ZU LÖSENDE AUFGABE:
Gib bitte die folgenden Einträge erneut wieder und ändere dabei überall „Venue“ in „Location“; alles andere bleibt unverändert.

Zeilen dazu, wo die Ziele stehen
------------------------------------

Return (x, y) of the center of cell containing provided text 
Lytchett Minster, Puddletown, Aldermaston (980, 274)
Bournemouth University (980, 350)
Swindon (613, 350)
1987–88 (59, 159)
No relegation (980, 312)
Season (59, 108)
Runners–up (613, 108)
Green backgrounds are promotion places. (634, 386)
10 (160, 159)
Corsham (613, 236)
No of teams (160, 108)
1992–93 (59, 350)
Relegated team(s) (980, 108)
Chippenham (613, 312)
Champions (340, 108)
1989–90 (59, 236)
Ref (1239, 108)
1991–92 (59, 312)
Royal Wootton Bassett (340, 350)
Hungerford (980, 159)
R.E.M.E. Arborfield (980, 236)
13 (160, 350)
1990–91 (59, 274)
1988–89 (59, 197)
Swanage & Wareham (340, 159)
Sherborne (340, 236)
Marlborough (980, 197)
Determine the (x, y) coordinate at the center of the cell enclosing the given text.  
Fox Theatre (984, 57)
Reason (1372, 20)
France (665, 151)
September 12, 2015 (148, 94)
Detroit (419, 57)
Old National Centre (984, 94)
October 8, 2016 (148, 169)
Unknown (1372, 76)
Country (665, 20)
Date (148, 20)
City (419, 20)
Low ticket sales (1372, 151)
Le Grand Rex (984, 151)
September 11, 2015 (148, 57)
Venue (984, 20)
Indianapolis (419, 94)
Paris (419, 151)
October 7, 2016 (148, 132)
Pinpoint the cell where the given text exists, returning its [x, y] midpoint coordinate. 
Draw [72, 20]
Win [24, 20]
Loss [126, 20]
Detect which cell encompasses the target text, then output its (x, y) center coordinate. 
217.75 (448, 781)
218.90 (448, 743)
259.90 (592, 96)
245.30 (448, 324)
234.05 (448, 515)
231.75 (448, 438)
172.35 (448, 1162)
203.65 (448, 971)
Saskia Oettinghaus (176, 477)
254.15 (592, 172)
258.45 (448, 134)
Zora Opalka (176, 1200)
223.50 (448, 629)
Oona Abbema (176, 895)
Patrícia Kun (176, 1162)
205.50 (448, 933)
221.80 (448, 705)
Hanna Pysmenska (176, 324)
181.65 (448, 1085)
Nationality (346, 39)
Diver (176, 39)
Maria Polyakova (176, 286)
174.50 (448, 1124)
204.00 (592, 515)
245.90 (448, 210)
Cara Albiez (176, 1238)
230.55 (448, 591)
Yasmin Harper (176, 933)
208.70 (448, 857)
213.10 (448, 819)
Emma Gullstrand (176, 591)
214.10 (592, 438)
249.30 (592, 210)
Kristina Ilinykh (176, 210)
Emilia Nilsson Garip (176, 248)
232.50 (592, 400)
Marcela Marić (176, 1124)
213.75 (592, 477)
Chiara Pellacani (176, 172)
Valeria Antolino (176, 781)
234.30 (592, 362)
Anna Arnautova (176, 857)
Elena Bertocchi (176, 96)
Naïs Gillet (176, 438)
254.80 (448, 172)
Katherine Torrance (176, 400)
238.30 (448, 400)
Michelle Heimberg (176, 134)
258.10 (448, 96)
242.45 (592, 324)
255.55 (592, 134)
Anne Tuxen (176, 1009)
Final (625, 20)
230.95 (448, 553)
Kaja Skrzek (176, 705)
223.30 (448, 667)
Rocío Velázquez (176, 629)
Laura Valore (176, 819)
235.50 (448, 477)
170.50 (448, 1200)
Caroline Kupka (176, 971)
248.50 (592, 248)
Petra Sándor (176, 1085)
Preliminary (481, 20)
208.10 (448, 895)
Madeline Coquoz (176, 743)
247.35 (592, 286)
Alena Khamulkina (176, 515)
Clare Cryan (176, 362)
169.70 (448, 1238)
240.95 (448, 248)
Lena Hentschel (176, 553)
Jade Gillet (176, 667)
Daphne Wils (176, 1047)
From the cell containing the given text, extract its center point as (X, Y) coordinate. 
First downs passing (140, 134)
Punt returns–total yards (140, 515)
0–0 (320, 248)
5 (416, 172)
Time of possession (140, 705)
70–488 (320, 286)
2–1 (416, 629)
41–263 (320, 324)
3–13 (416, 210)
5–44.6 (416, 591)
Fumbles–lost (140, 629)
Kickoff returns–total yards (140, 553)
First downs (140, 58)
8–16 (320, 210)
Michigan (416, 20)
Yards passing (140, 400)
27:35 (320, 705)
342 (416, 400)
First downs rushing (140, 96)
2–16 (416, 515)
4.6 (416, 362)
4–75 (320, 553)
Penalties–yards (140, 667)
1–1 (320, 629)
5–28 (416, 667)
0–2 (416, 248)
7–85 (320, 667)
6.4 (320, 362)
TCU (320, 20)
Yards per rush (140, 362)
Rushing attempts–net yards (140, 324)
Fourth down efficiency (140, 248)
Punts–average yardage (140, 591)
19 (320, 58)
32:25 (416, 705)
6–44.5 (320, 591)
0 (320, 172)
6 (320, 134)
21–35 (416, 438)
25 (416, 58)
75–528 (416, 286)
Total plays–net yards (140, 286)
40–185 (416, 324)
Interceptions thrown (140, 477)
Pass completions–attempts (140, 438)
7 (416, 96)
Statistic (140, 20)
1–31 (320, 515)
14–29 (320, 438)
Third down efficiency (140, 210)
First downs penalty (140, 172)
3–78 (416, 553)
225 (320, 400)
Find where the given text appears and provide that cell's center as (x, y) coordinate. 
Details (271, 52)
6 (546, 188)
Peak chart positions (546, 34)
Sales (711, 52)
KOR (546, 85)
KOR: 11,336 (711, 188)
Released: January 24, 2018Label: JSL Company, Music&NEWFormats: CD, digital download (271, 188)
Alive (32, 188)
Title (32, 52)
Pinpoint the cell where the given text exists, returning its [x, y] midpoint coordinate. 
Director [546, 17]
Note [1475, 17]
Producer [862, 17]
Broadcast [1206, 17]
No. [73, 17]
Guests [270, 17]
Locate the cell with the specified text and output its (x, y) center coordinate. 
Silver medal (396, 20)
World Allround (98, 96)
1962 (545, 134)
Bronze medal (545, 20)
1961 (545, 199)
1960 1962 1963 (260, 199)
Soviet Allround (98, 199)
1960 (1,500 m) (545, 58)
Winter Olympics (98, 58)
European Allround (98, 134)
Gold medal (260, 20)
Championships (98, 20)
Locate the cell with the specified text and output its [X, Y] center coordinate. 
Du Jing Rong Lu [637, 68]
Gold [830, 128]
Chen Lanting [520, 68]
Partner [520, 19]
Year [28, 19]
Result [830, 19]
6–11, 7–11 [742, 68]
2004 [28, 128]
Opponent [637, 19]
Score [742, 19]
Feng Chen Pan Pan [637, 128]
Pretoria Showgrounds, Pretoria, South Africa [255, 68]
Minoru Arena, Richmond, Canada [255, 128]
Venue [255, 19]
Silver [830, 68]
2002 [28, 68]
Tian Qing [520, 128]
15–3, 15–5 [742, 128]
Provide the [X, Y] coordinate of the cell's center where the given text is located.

------------------------------------

ERGEBNIS DER AUFGABE:
Return (x, y) of the center of cell containing provided text 
Lytchett Minster, Puddletown, Aldermaston (980, 274)
Bournemouth University (980, 350)
Swindon (613, 350)
1987–88 (59, 159)
No relegation (980, 312)
Season (59, 108)
Runners–up (613, 108)
Green backgrounds are promotion places. (634, 386)
10 (160, 159)
Corsham (613, 236)
No of teams (160, 108)
1992–93 (59, 350)
Relegated team(s) (980, 108)
Chippenham (613, 312)
Champions (340, 108)
1989–90 (59, 236)
Ref (1239, 108)
1991–92 (59, 312)
Royal Wootton Bassett (340, 350)
Hungerford (980, 159)
R.E.M.E. Arborfield (980, 236)
13 (160, 350)
1990–91 (59, 274)
1988–89 (59, 197)
Swanage & Wareham (340, 159)
Sherborne (340, 236)
Marlborough (980, 197)
Determine the (x, y) coordinate at the center of the cell enclosing the given text.  
Fox Theatre (984, 57)
Reason (1372, 20)
France (665, 151)
September 12, 2015 (148, 94)
Detroit (419, 57)
Old National Centre (984, 94)
October 8, 2016 (148, 169)
Unknown (1372, 76)
Country (665, 20)
Date (148, 20)
City (419, 20)
Low ticket sales (1372, 151)
Le Grand Rex (984, 151)
September 11, 2015 (148, 57)
Location (984, 20)
Indianapolis (419, 94)
Paris (419, 151)
October 7, 2016 (148, 132)
Pinpoint the cell where the given text exists, returning its [x, y] midpoint coordinate. 
Draw [72, 20]
Win [24, 20]
Loss [126, 20]
Detect which cell encompasses the target text, then output its (x, y) center coordinate. 
217.75 (448, 781)
218.90 (448, 743)
259.90 (592, 96)
245.30 (448, 324)
234.05 (448, 515)
231.75 (448, 438)
172.35 (448, 1162)
203.65 (448, 971)
Saskia Oettinghaus (176, 477)
254.15 (592, 172)
258.45 (448, 134)
Zora Opalka (176, 1200)
223.50 (448, 629)
Oona Abbema (176, 895)
Patrícia Kun (176, 1162)
205.50 (448, 933)
221.80 (448, 705)
Hanna Pysmenska (176, 324)
181.65 (448, 1085)
Nationality (346, 39)
Diver (176, 39)
Maria Polyakova (176, 286)
174.50 (448, 1124)
204.00 (592, 515)
245.90 (448, 210)
Cara Albiez (176, 1238)
230.55 (448, 591)
Yasmin Harper (176, 933)
208.70 (448, 857)
213.10 (448, 819)
Emma Gullstrand (176, 591)
214.10 (592, 438)
249.30 (592, 210)
Kristina Ilinykh (176, 210)
Emilia Nilsson Garip (176, 248)
232.50 (592, 400)
Marcela Marić (176, 1124)
213.75 (592, 477)
Chiara Pellacani (176, 172)
Valeria Antolino (176, 781)
234.30 (592, 362)
Anna Arnautova (176, 857)
Elena Bertocchi (176, 96)
Naïs Gillet (176, 438)
254.80 (448, 172)
Katherine Torrance (176, 400)
238.30 (448, 400)
Michelle Heimberg (176, 134)
258.10 (448, 96)
242.45 (592, 324)
255.55 (592, 134)
Anne Tuxen (176, 1009)
Final (625, 20)
230.95 (448, 553)
Kaja Skrzek (176, 705)
223.30 (448, 667)
Rocío Velázquez (176, 629)
Laura Valore (176, 819)
235.50 (448, 477)
170.50 (448, 1200)
Caroline Kupka (176, 971)
248.50 (592, 248)
Petra Sándor (176, 1085)
Preliminary (481, 20)
208.10 (448, 895)
Madeline Coquoz (176, 743)
247.35 (592, 286)
Alena Khamulkina (176, 515)
Clare Cryan (176, 362)
169.70 (448, 1238)
240.95 (448, 248)
Lena Hentschel (176, 553)
Jade Gillet (176, 667)
Daphne Wils (176, 1047)
From the cell containing the given text, extract its center point as (X, Y) coordinate. 
First downs passing (140, 134)
Punt returns–total yards (140, 515)
0–0 (320, 248)
5 (416, 172)
Time of possession (140, 705)
70–488 (320, 286)
2–1 (416, 629)
41–263 (320, 324)
3–13 (416, 210)
5–44.6 (416, 591)
Fumbles–lost (140, 629)
Kickoff returns–total yards (140, 553)
First downs (140, 58)
8–16 (320, 210)
Michigan (416, 20)
Yards passing (140, 400)
27:35 (320, 705)
342 (416, 400)
First downs rushing (140, 96)
2–16 (416, 515)
4.6 (416, 362)
4–75 (320, 553)
Penalties–yards (140, 667)
1–1 (320, 629)
5–28 (416, 667)
0–2 (416, 248)
7–85 (320, 667)
6.4 (320, 362)
TCU (320, 20)
Yards per rush (140, 362)
Rushing attempts–net yards (140, 324)
Fourth down efficiency (140, 248)
Punts–average yardage (140, 591)
19 (320, 58)
32:25 (416, 705)
6–44.5 (320, 591)
0 (320, 172)
6 (320, 134)
21–35 (416, 438)
25 (416, 58)
75–528 (416, 286)
Total plays–net yards (140, 286)
40–185 (416, 324)
Interceptions thrown (140, 477)
Pass completions–attempts (140, 438)
7 (416, 96)
Statistic (140, 20)
1–31 (320, 515)
14–29 (320, 438)
Third down efficiency (140, 210)
First downs penalty (140, 172)
3–78 (416, 553)
225 (320, 400)
Find where the given text appears and provide that cell's center as (x, y) coordinate. 
Details (271, 52)
6 (546, 188)
Peak chart positions (546, 34)
Sales (711, 52)
KOR (546, 85)
KOR: 11,336 (711, 188)
Released: January 24, 2018Label: JSL Company, Music&NEWFormats: CD, digital download (271, 188)
Alive (32, 188)
Title (32, 52)
Pinpoint the cell where the given text exists, returning its [x, y] midpoint coordinate. 
Director [546, 17]
Note [1475, 17]
Producer [862, 17]
Broadcast [1206, 17]
No. [73, 17]
Guests [270, 17]
Locate the cell with the specified text and output its (x, y) center coordinate. 
Silver medal (396, 20)
World Allround (98, 96)
1962 (545, 134)
Bronze medal (545, 20)
1961 (545, 199)
1960 1962 1963 (260, 199)
Soviet Allround (98, 199)
1960 (1,500 m) (545, 58)
Winter Olympics (98, 58)
European Allround (98, 134)
Gold medal (260, 20)
Championships (98, 20)
Locate the cell with the specified text and output its [X, Y] center coordinate. 
Du Jing Rong Lu [637, 68]
Gold [830, 128]
Chen Lanting [520, 68]
Partner [520, 19]
Year [28, 19]
Result [830, 19]
6–11, 7–11 [742, 68]
2004 [28, 128]
Opponent [637, 19]
Score [742, 19]
Feng Chen Pan Pan [637, 128]
Pretoria Showgrounds, Pretoria, South Africa [255, 68]
Minoru Arena, Richmond, Canada [255, 128]
Location [255, 19]
Silver [830, 68]
2002 [28, 68]
Tian Qing [520, 128]
15–3, 15–5 [742, 128]
Provide the [X, Y] coordinate of the cell's center where the given text is located.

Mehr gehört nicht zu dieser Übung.